WHAT IS EXPECTED: Once the line with "brown hammer [327,566,450,670]" is found in the data, output it and each following line exactly, up to and including the line with "yellow cube [591,251,628,293]", and nothing before or after.

DATA EXTRACTS:

== Segment start ==

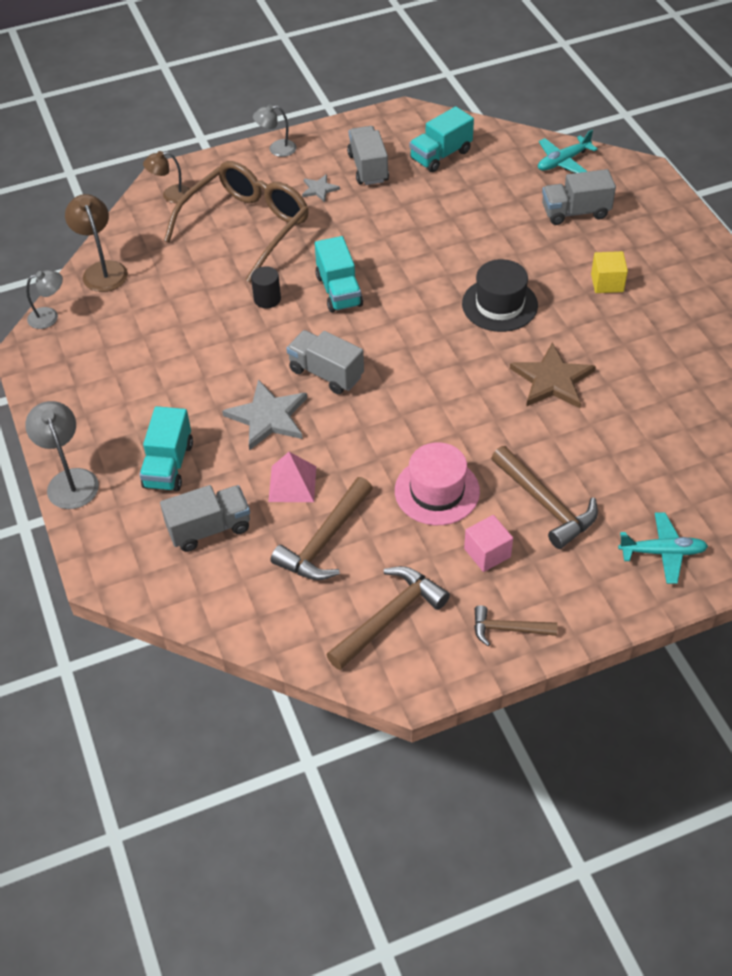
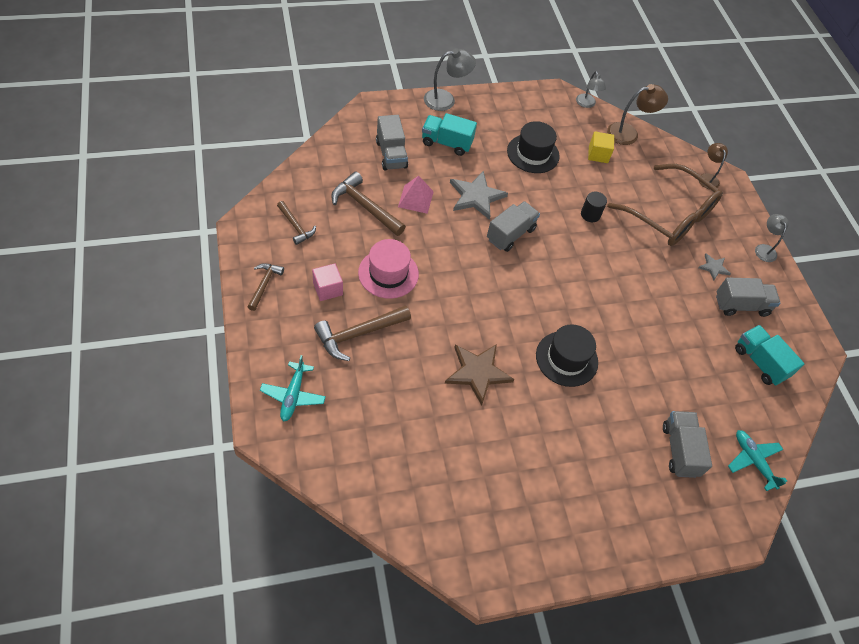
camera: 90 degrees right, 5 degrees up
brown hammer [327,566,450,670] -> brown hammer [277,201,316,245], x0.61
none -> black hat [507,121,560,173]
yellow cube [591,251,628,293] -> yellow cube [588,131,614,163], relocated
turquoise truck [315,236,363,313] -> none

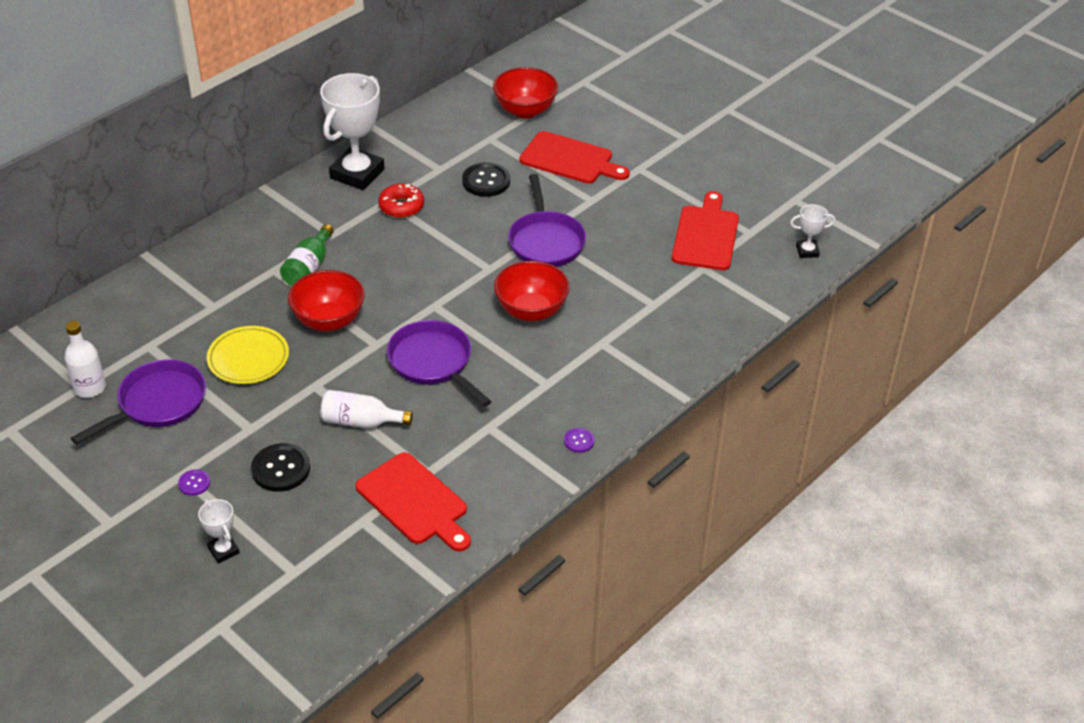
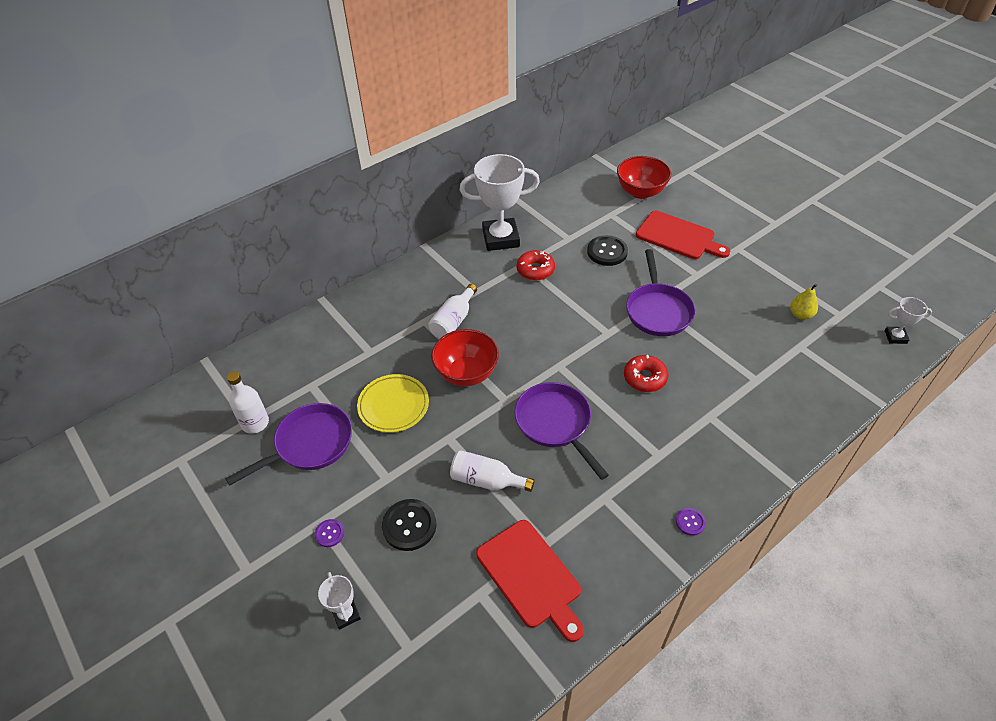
camera: 10 degrees right, 5 degrees up
green bottle [280,224,334,286] -> white bottle [428,284,477,338]
white trophy [320,73,385,190] -> white trophy [460,154,540,251], 45 degrees clockwise
red bowl [494,261,570,322] -> red donut [624,355,668,392]
red cutting board [672,191,739,270] -> yellow pear [790,284,818,320]

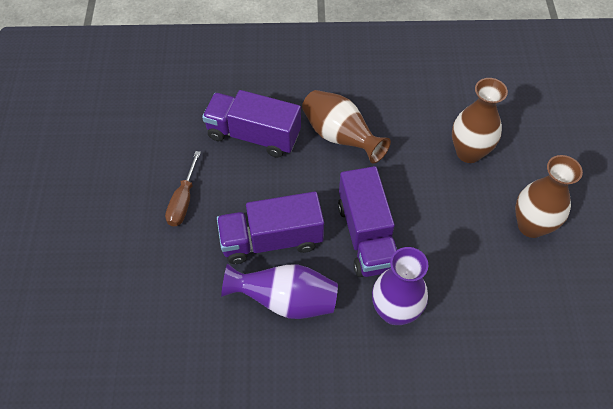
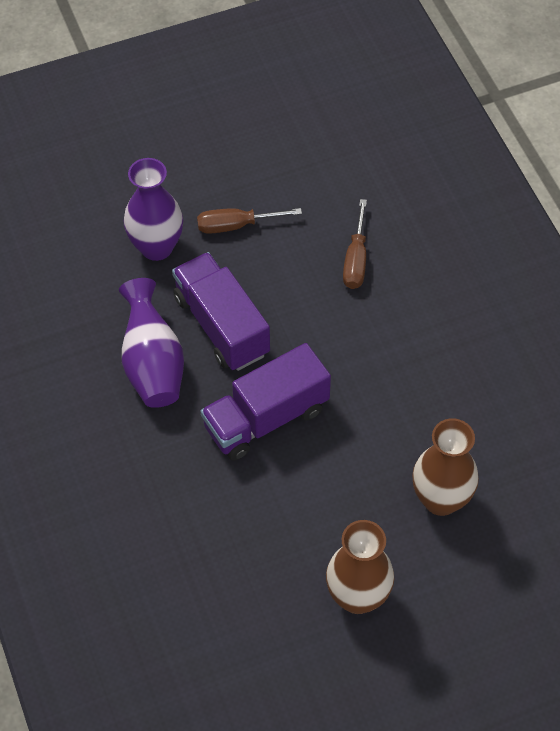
camera: 70 degrees right, 0 degrees up
purple vase [372,247,429,325] -> purple vase [124,158,183,261], relocated
purple truck [202,90,301,158] -> brown screwdriver [343,199,367,289]
brown vase [302,90,391,164] -> none

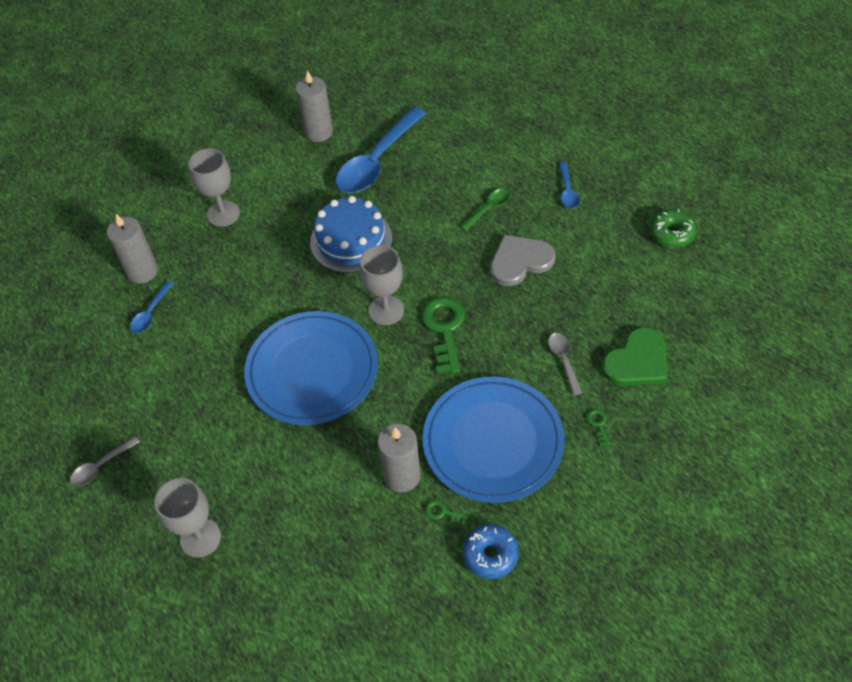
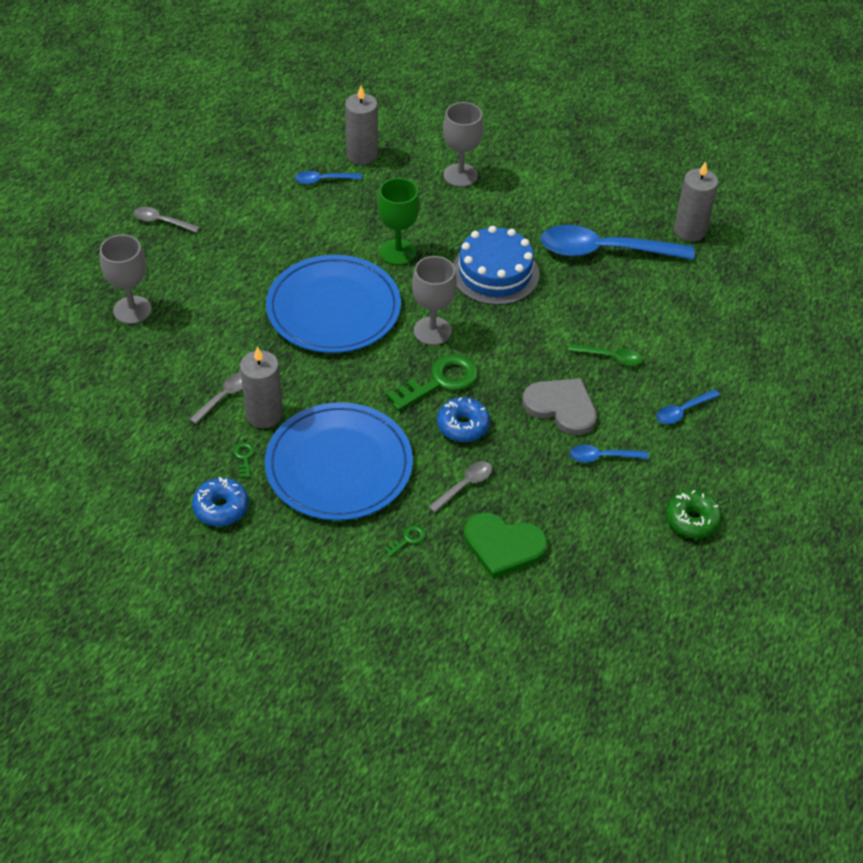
camera: 55 degrees right, 5 degrees down
none -> grey spoon [189,373,243,424]
none -> green goblet [377,178,420,265]
none -> blue donut [437,397,490,442]
none -> blue spoon [570,445,649,463]
grey candle [295,70,333,142] -> grey candle [674,161,718,241], relocated

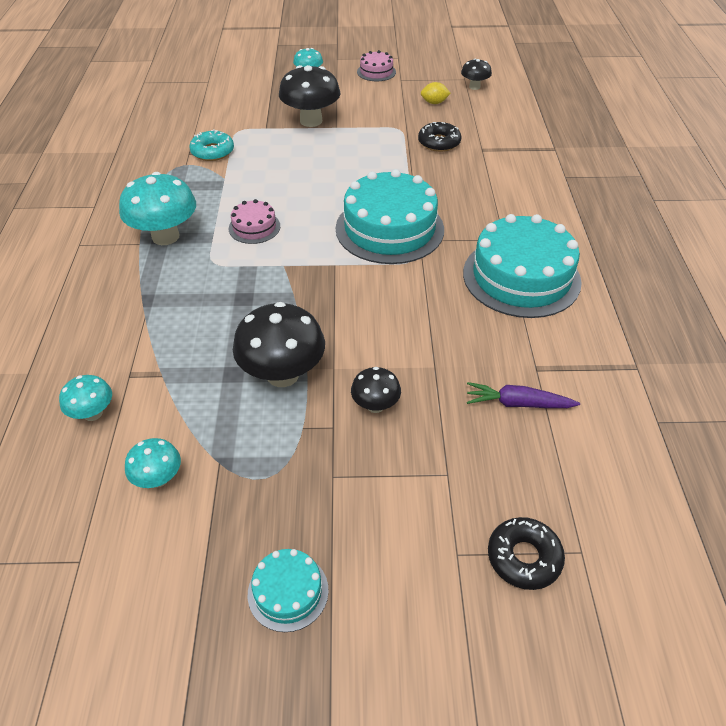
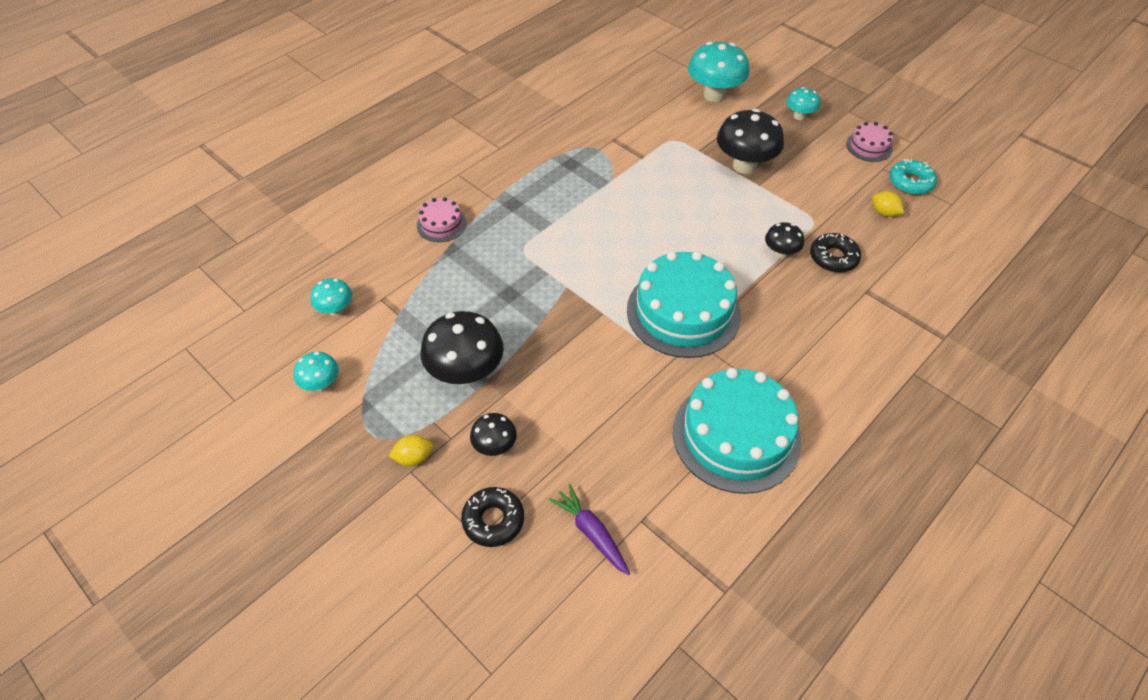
camera: 45 degrees right, 5 degrees up
none -> yellow lemon [389,435,434,466]
pink cake [229,199,280,244] -> pink cake [417,197,466,242], relocated
black donut [488,517,565,590] -> black donut [461,487,524,547], relocated
turquoise mushroom [119,172,196,245] -> turquoise mushroom [688,42,749,102], relocated
black mushroom [461,58,492,90] -> black mushroom [765,222,804,259], relocated
turquoise donut [189,129,234,161] -> turquoise donut [889,159,937,195], relocated
turquoise cake [248,549,329,632] -> none

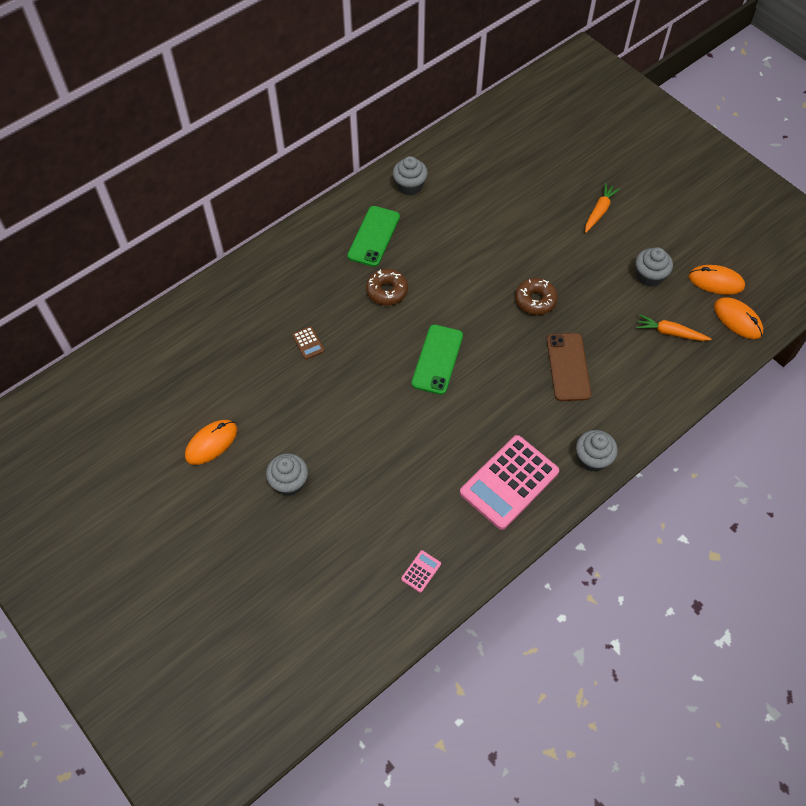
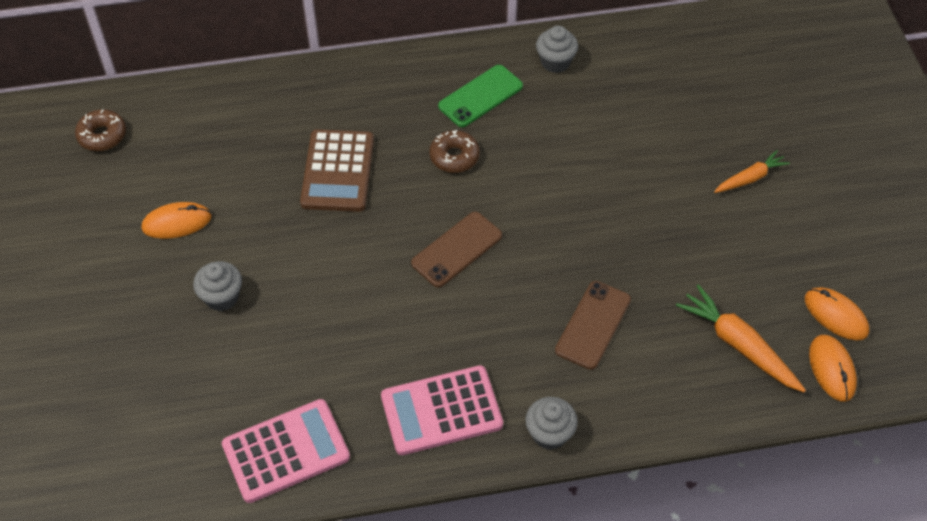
camera: 30 degrees right, 5 degrees down
brown donut [515,278,558,315] -> brown donut [75,109,126,151], relocated
pink calculator [401,550,441,593] -> pink calculator [222,399,350,503], x2.48
brown calculator [292,326,325,360] -> brown calculator [300,129,374,212], x2.48
green phone [411,325,463,395] -> brown phone [411,212,502,287]
orange carrot [636,314,711,341] -> orange carrot [676,284,806,392], x1.59
grey cupcake [635,247,673,287] -> none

== Segment end ==

FINAL ANSWER:
brown hammer [327,566,450,670] -> brown hammer [277,201,316,245], x0.61
none -> black hat [507,121,560,173]
yellow cube [591,251,628,293] -> yellow cube [588,131,614,163], relocated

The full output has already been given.